___ Raw data ___
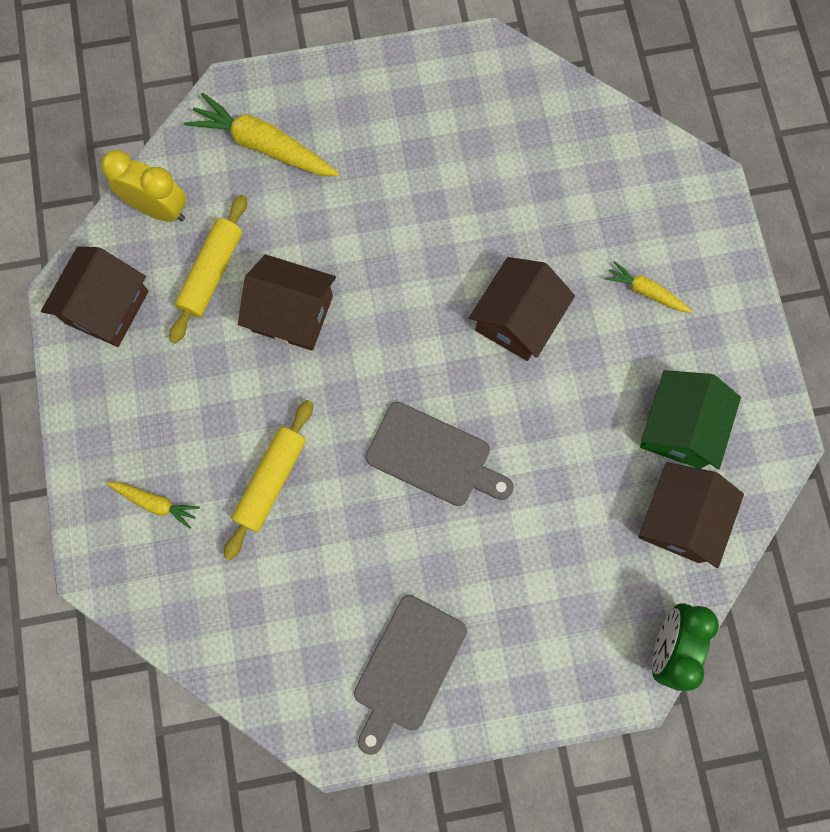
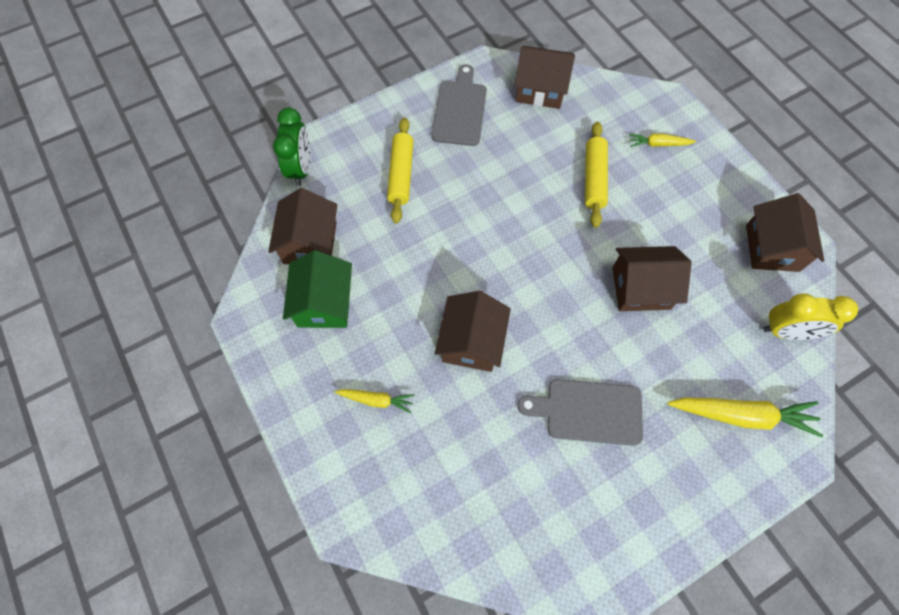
camera: 160 degrees right, 10 degrees down
(212, 273) = (716, 297): yellow rolling pin -> yellow rolling pin (401, 174)
(272, 662) = (540, 89): none -> brown house
(434, 456) = (494, 227): grey cutting board -> grey cutting board (588, 411)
___
Work request: Make an exact copy of the listing above. Its pictures are not needed.

Exercise result:
camera: 160 degrees right, 10 degrees down
(212, 273) = (716, 297): yellow rolling pin -> yellow rolling pin (401, 174)
(272, 662) = (540, 89): none -> brown house
(434, 456) = (494, 227): grey cutting board -> grey cutting board (588, 411)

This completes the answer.